Directions: From the entries that follow, pick out all lines holding "blue".

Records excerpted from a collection
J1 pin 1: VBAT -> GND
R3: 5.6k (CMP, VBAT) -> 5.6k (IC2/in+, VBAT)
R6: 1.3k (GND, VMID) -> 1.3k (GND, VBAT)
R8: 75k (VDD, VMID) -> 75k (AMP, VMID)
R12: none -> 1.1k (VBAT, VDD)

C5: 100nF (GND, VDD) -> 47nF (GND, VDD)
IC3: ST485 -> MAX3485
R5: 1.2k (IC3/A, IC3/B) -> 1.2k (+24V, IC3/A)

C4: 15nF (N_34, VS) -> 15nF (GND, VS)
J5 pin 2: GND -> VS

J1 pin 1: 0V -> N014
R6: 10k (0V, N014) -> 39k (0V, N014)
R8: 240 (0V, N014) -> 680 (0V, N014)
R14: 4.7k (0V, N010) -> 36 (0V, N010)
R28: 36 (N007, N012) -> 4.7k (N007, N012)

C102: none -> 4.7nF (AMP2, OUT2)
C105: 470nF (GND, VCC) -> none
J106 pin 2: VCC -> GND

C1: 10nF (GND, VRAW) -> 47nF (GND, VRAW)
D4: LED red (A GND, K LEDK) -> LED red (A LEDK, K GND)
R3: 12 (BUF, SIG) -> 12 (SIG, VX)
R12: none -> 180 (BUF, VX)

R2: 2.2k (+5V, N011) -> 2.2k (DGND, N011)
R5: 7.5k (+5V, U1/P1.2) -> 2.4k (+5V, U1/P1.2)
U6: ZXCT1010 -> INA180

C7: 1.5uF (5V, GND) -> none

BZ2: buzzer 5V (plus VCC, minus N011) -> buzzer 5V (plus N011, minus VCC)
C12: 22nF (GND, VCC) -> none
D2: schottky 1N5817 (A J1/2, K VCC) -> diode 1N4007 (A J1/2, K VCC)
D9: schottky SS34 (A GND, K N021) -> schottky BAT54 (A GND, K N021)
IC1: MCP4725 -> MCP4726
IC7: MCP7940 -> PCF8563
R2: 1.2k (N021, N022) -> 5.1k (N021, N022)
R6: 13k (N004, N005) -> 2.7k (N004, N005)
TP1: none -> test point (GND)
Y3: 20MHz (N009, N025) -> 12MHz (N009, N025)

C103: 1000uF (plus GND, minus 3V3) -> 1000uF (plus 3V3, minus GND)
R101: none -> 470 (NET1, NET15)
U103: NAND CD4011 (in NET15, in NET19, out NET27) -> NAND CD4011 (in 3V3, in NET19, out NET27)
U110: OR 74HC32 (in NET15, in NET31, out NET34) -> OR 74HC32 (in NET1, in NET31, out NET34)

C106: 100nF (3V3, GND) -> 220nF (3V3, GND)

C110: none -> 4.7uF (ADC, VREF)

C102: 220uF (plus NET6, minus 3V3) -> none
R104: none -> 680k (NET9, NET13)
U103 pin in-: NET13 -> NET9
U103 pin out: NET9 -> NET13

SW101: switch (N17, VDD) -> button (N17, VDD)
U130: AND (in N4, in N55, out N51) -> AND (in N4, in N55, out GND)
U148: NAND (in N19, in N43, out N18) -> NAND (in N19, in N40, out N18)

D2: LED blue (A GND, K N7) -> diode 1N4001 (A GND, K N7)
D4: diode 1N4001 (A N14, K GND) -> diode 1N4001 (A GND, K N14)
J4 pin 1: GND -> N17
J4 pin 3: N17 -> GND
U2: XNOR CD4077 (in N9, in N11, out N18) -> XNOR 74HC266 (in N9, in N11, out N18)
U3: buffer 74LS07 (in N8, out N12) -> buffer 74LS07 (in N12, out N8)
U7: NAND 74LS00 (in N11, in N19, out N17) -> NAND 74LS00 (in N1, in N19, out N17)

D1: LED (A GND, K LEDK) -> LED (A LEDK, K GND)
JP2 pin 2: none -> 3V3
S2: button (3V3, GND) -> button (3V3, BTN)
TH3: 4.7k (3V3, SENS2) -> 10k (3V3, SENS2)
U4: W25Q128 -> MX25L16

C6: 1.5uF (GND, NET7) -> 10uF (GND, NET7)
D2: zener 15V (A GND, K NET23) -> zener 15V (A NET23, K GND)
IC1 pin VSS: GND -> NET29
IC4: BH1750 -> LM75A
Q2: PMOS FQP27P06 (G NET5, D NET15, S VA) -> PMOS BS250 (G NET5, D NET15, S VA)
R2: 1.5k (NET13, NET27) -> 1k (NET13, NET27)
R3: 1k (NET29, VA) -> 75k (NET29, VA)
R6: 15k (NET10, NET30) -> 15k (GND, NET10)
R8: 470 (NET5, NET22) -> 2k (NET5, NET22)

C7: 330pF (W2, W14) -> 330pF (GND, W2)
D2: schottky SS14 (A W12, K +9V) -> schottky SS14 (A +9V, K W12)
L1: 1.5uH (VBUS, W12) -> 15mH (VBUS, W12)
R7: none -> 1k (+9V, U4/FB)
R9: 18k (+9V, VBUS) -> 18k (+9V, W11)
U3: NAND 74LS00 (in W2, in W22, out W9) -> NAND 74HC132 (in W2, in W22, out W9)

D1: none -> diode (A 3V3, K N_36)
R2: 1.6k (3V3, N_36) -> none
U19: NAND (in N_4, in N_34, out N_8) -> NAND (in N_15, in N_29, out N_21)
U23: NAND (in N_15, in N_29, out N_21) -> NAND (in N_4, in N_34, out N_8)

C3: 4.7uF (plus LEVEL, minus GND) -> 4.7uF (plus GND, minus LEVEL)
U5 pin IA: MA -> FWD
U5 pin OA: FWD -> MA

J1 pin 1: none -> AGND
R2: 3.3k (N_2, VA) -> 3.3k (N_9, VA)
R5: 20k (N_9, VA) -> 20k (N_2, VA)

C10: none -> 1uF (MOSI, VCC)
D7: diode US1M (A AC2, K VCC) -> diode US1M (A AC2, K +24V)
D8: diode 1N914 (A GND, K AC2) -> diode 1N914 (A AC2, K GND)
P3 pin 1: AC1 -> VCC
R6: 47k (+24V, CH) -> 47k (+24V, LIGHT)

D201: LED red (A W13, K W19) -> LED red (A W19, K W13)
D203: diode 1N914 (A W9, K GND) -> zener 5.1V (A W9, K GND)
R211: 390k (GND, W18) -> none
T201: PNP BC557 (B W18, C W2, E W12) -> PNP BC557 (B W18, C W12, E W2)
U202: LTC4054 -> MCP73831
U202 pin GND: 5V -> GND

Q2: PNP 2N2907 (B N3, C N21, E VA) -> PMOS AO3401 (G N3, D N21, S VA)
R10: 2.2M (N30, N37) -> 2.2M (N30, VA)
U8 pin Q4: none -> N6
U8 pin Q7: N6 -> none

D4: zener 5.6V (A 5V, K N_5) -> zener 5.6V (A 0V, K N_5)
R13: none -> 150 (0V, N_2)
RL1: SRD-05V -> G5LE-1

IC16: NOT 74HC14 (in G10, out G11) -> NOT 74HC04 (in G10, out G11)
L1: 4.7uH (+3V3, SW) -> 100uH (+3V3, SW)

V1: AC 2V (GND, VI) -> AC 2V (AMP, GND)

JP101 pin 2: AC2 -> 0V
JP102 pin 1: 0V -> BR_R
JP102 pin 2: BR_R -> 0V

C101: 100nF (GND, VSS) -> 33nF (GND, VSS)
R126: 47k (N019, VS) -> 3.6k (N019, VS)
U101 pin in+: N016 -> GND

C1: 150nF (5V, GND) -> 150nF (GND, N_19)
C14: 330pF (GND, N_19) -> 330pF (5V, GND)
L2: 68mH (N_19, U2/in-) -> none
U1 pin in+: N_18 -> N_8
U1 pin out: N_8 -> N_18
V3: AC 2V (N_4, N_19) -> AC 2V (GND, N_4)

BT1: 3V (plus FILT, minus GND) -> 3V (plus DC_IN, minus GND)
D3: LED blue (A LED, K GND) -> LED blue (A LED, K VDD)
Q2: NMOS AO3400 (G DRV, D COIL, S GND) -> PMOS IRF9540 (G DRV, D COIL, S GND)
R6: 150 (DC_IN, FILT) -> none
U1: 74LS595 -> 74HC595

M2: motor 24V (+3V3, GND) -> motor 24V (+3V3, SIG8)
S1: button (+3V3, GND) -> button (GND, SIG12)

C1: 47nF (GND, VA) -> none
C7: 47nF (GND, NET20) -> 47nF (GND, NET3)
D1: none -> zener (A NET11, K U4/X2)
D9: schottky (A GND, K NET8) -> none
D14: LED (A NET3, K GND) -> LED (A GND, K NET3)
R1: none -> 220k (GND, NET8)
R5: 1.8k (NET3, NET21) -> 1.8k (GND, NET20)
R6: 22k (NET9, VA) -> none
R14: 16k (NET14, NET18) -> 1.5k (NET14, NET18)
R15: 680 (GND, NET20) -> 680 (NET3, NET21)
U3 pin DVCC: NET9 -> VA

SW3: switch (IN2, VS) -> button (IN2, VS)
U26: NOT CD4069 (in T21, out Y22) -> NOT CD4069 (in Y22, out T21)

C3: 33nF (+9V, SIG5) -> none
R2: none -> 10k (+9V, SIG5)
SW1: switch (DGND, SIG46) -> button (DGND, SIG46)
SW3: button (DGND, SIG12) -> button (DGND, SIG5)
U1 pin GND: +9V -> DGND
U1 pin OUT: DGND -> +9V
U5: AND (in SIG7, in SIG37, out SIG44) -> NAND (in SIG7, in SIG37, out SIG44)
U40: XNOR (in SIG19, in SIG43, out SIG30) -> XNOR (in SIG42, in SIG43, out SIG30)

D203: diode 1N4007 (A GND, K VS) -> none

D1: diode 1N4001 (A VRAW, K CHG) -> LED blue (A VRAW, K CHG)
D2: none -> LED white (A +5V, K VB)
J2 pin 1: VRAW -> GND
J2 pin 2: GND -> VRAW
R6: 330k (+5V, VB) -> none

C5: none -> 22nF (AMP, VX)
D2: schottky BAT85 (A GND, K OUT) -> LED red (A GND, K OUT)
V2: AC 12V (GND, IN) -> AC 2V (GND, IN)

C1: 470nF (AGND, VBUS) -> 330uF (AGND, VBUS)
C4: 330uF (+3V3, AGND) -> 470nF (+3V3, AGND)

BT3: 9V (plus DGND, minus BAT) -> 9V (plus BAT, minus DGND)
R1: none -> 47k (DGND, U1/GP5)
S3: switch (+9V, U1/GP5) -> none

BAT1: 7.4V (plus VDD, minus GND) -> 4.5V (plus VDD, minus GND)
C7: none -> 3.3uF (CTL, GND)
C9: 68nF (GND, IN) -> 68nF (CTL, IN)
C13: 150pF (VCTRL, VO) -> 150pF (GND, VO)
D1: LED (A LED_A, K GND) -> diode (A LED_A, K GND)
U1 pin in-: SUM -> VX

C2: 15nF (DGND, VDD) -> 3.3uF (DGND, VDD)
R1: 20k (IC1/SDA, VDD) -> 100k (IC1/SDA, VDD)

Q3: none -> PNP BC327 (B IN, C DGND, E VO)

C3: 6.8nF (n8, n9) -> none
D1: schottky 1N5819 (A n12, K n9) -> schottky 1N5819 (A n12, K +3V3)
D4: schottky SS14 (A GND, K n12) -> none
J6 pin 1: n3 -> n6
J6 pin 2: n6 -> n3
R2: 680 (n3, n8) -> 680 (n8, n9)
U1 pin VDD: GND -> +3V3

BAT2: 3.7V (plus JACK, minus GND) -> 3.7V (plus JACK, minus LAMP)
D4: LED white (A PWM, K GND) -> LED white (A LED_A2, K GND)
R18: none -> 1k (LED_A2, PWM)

Written answer:
D2: LED blue (A GND, K N7) -> diode 1N4001 (A GND, K N7)
D3: LED blue (A LED, K GND) -> LED blue (A LED, K VDD)
D1: diode 1N4001 (A VRAW, K CHG) -> LED blue (A VRAW, K CHG)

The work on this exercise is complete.